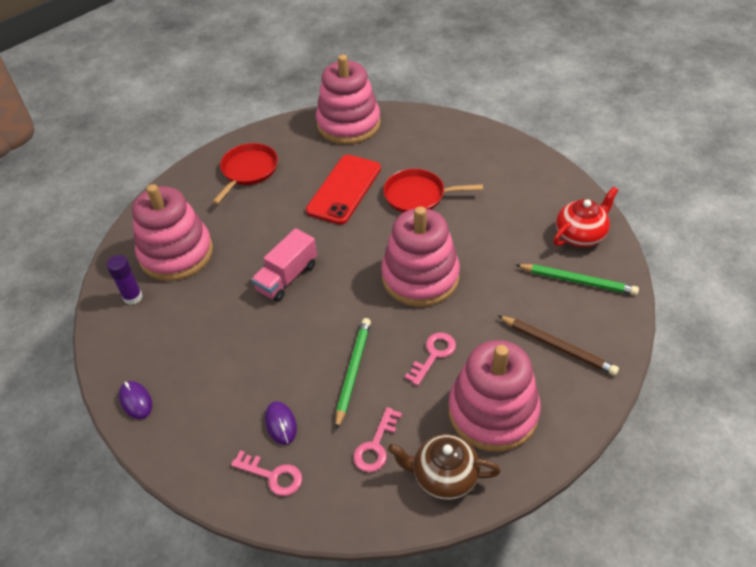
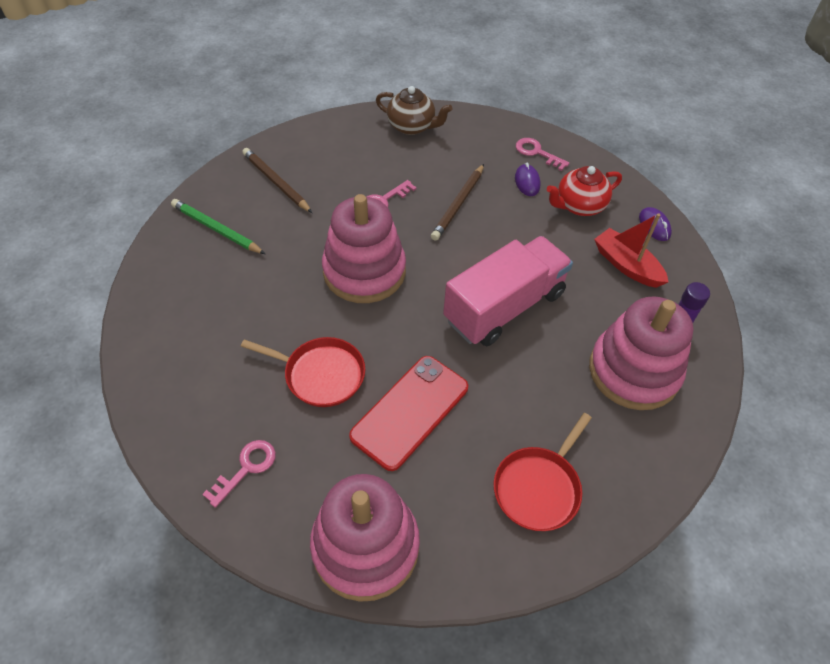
camera: 170 degrees left, 5 degrees up
pink truck [251,228,317,302] -> pink truck [443,236,573,346], size x1.64
green pencil [336,318,371,430] -> brown pencil [431,164,484,241]
pink key [353,407,402,472] -> pink key moved to [202,440,276,508]
pink stacking toy [449,340,541,452] -> none
red teapot [553,187,618,247] -> red teapot moved to [547,166,622,216]
none -> red boat [594,213,668,288]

——

Each line above that carries the string "none" has to be returned.

Output for this task →
pink stacking toy [449,340,541,452] -> none
none -> red boat [594,213,668,288]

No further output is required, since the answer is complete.